Items from a dataset
....................

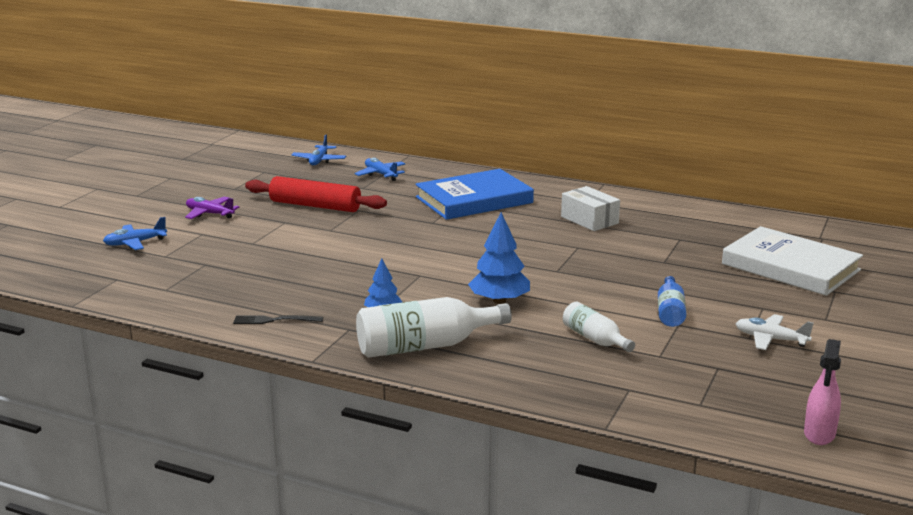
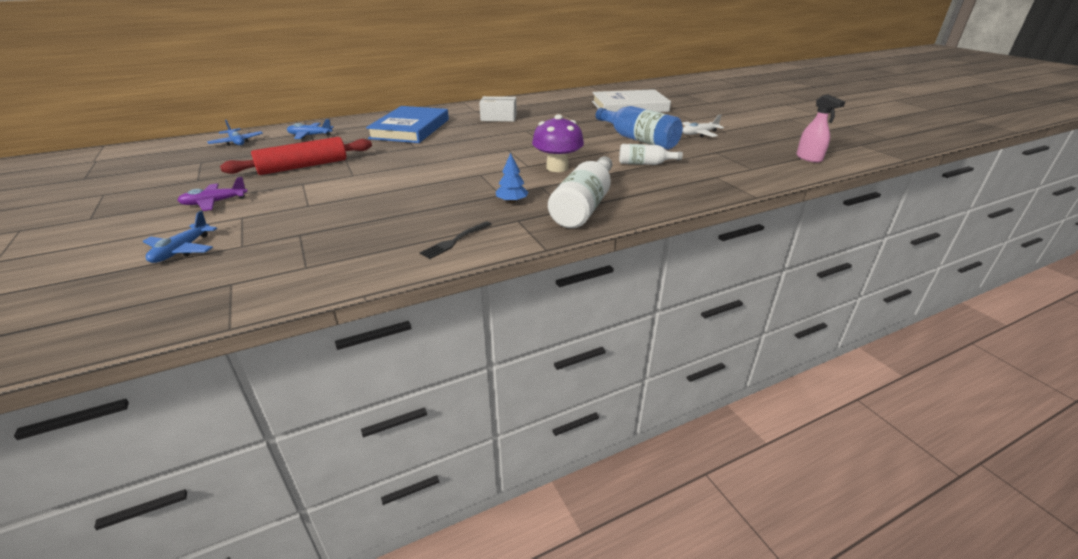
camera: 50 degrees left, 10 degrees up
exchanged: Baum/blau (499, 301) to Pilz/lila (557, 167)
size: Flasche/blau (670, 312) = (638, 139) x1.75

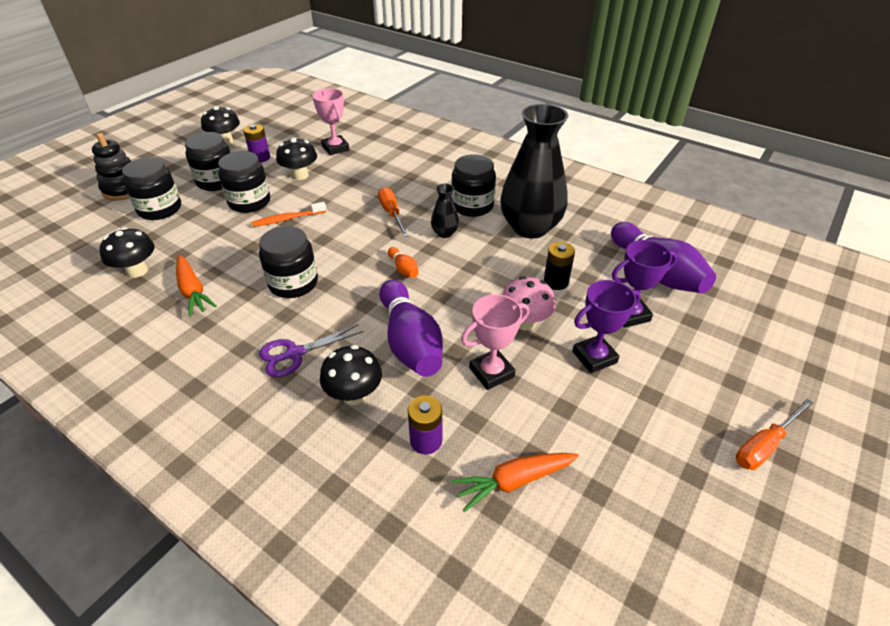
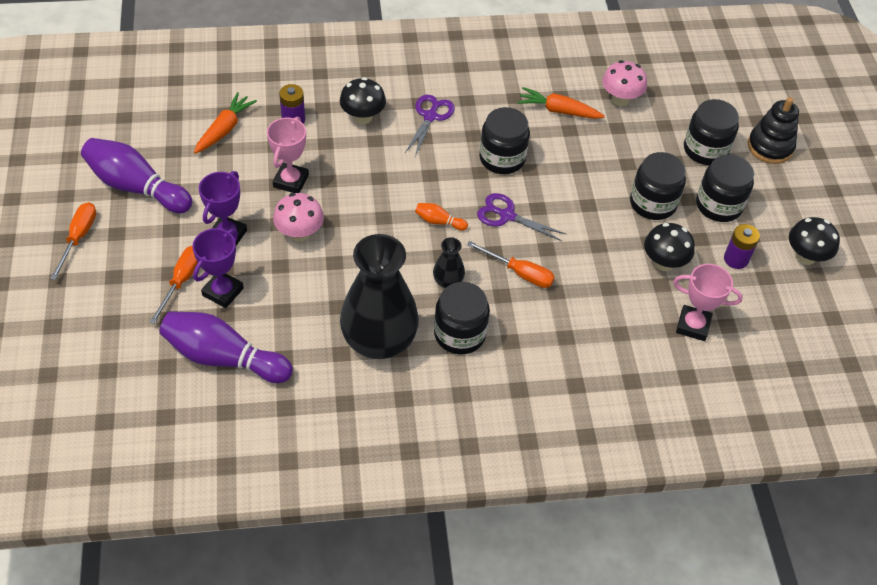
camera: 135 degrees right, 10 degrees up
missing: Zahnbürste/orange (287, 219); Batterie/schwarz (556, 282)
appeared: Schraubenzieher/orange (182, 281); Schere/lila (507, 216)
relocated: Bowlingkegel/lila (410, 342) to (136, 187)
colour: Pilz/schwarz (137, 271) to Pilz/rosa (620, 99)

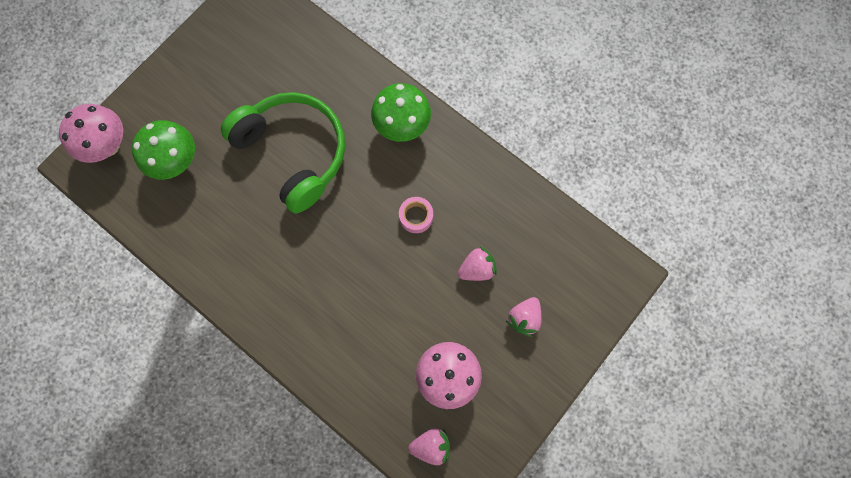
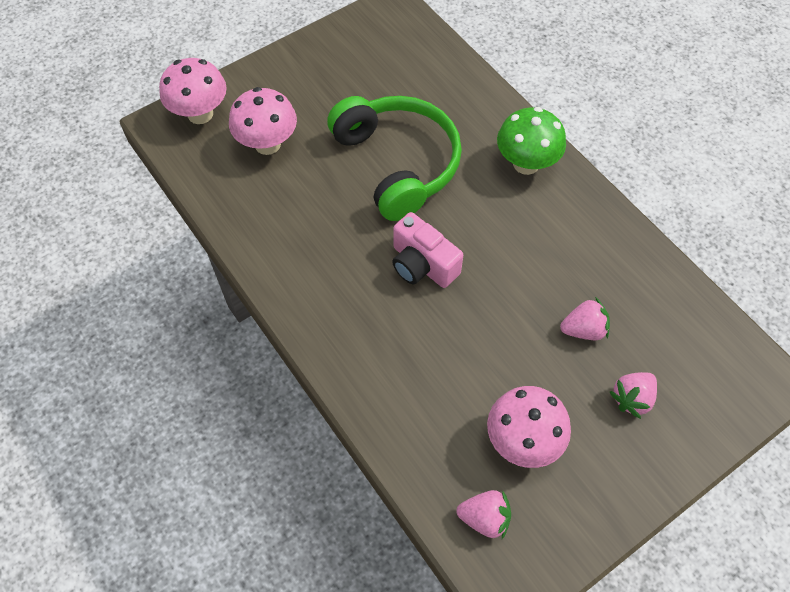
camera: 15 degrees right, 15 degrees down
missing: Klebeband/rosa (416, 216)
appeared: Kamera/rosa (422, 264)
colour: Pilz/grün (176, 161) to Pilz/rosa (267, 144)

....................

Copy out every line from the data above in which the word "missing" occurs.

missing: Zahnbürste/orange (287, 219); Batterie/schwarz (556, 282)
missing: Klebeband/rosa (416, 216)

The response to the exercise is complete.